## Directions
Among the entries below, count the lines with "diode" in them and state the total without comment.

Edit tracking data:

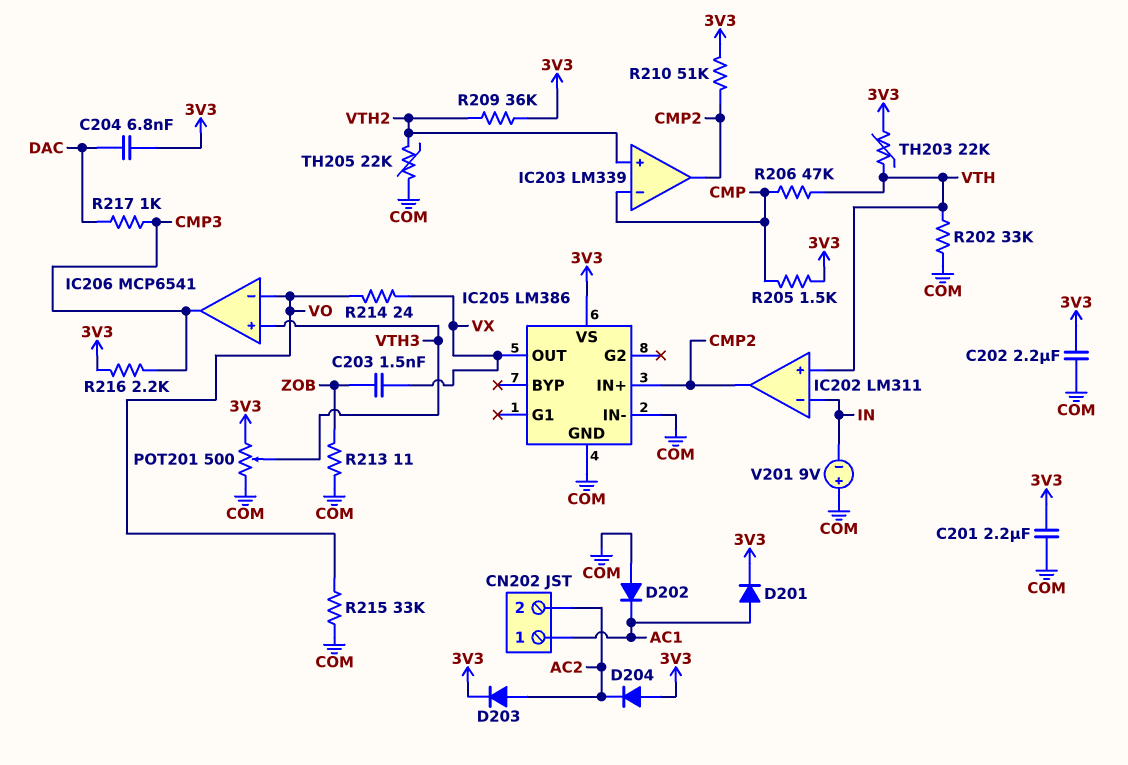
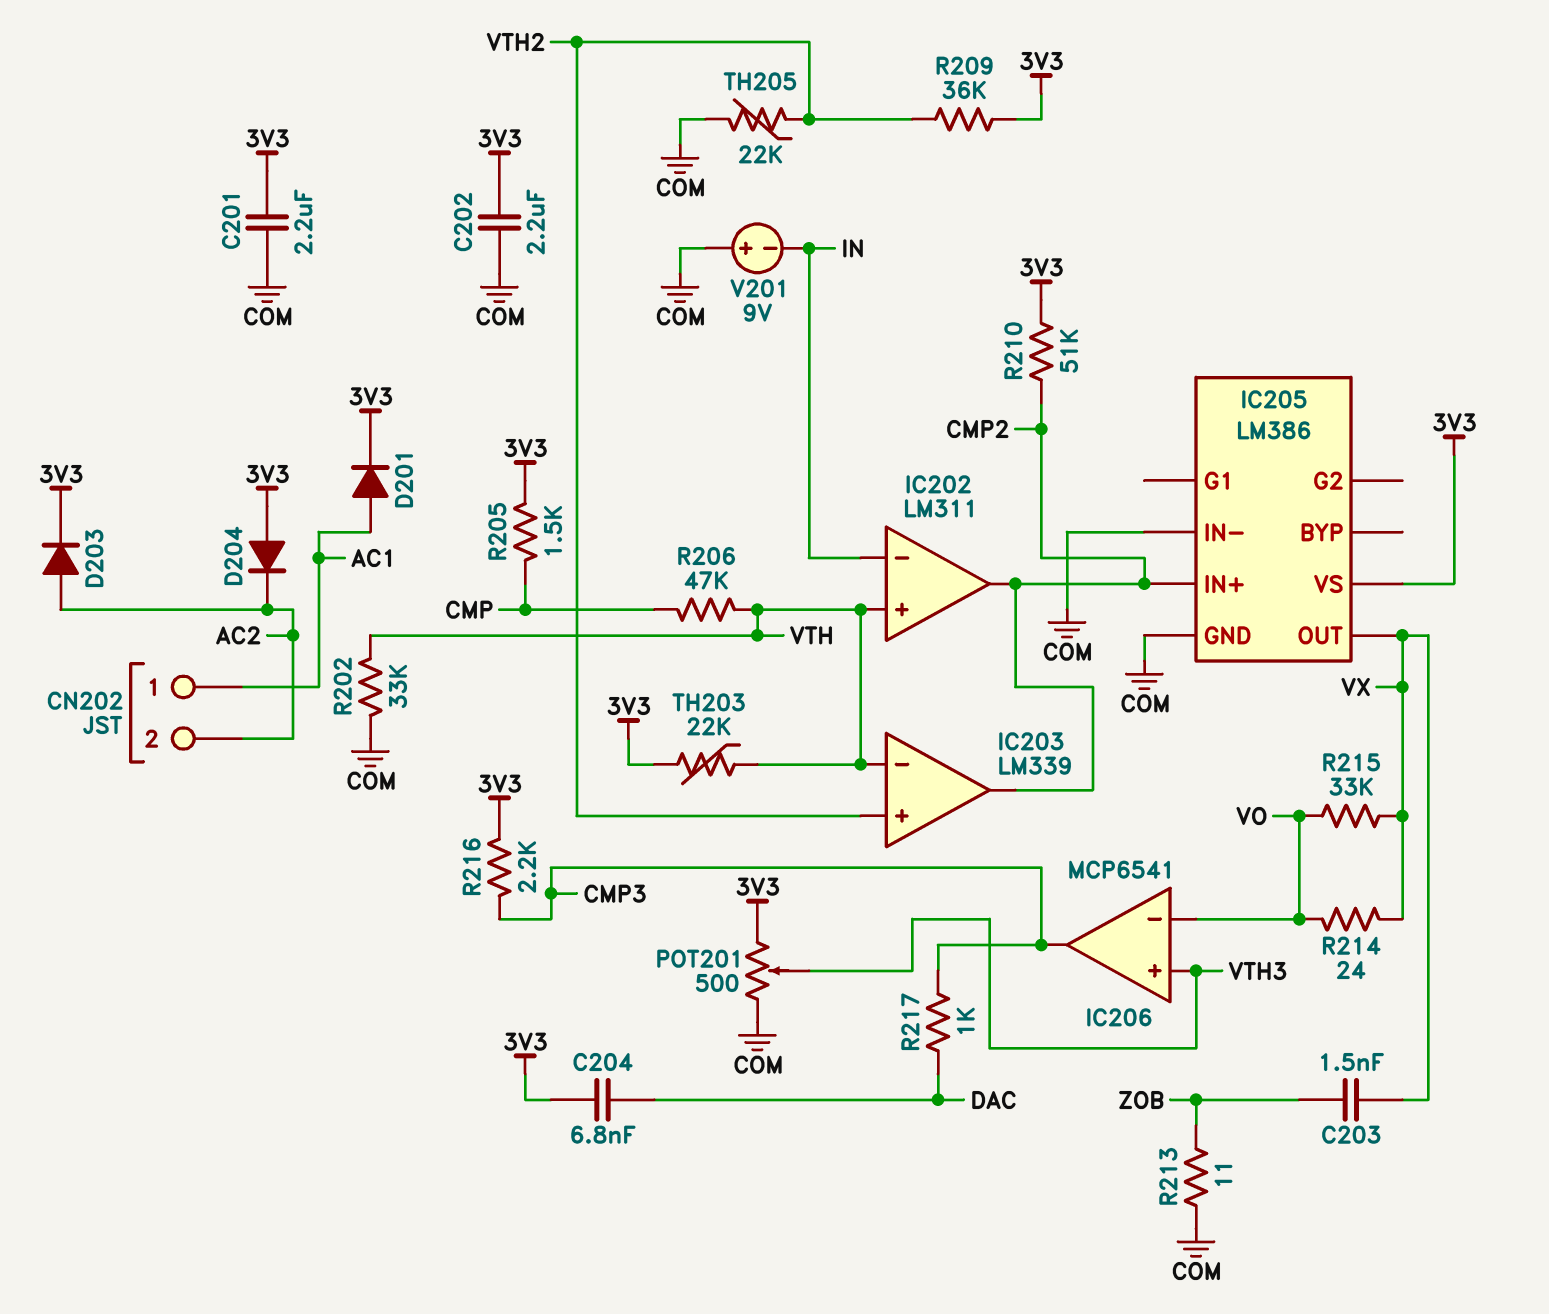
D202: diode (A COM, K AC1) -> none
IC203 pin in-: CMP -> VTH
R215: 33k (COM, VO) -> 33k (VO, VX)

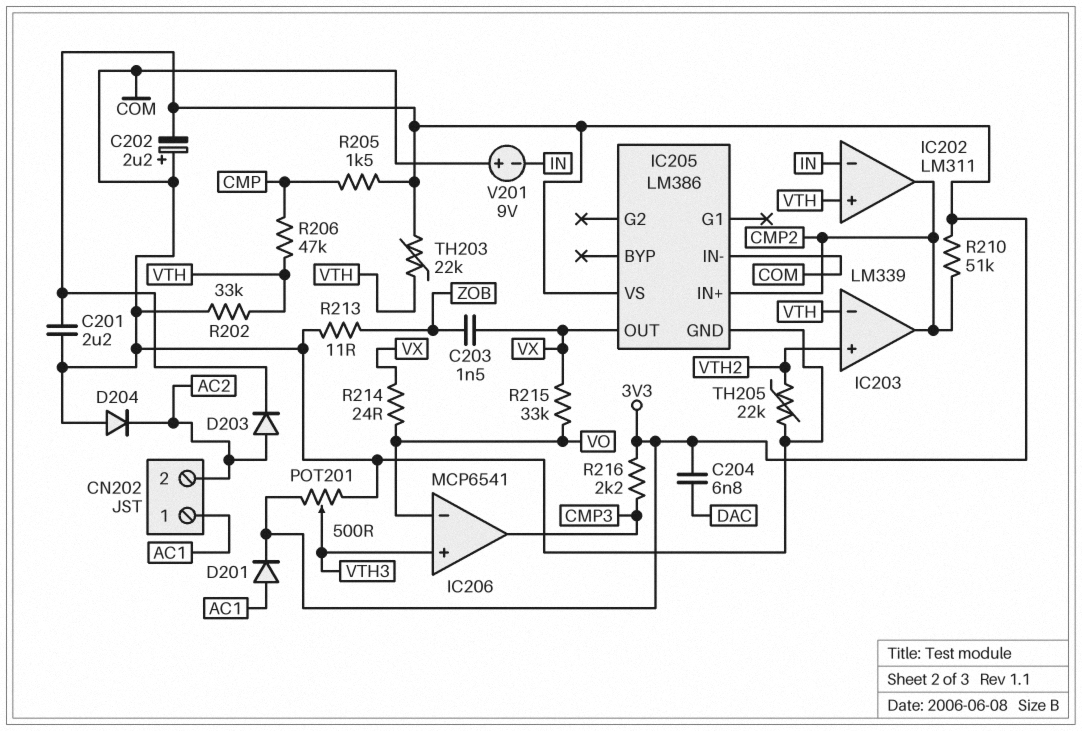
C202: 2.2uF (3V3, COM) -> 2.2uF (plus COM, minus 3V3)
D204: diode (A 3V3, K AC2) -> diode (A COM, K AC2)
R209: 36k (3V3, VTH2) -> none
R217: 1k (CMP3, DAC) -> none

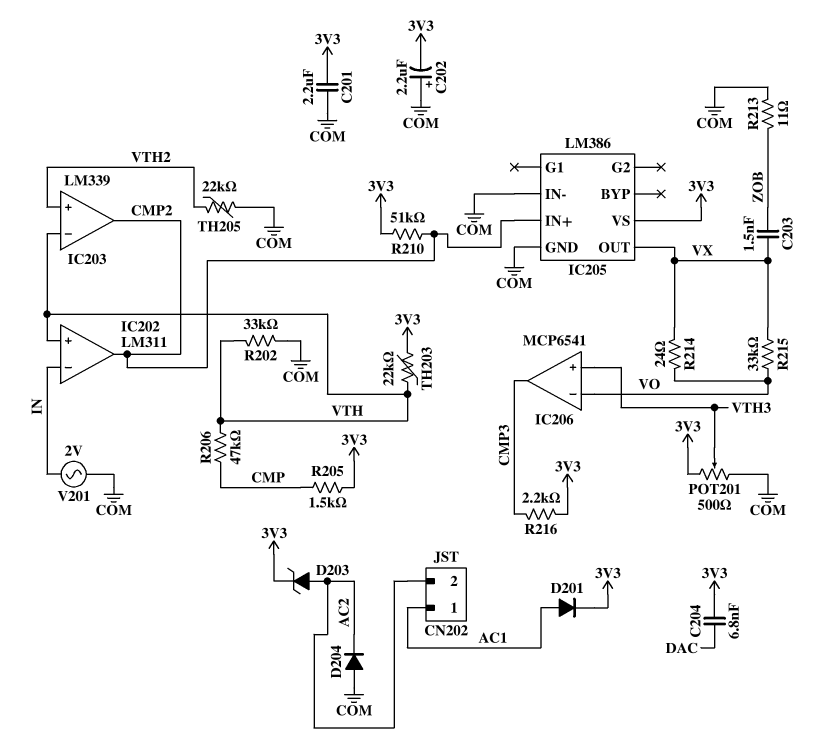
D203: diode (A AC2, K 3V3) -> zener (A AC2, K 3V3)
V201: 9V (plus COM, minus IN) -> AC 2V (COM, IN)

## Reply to the exercise
3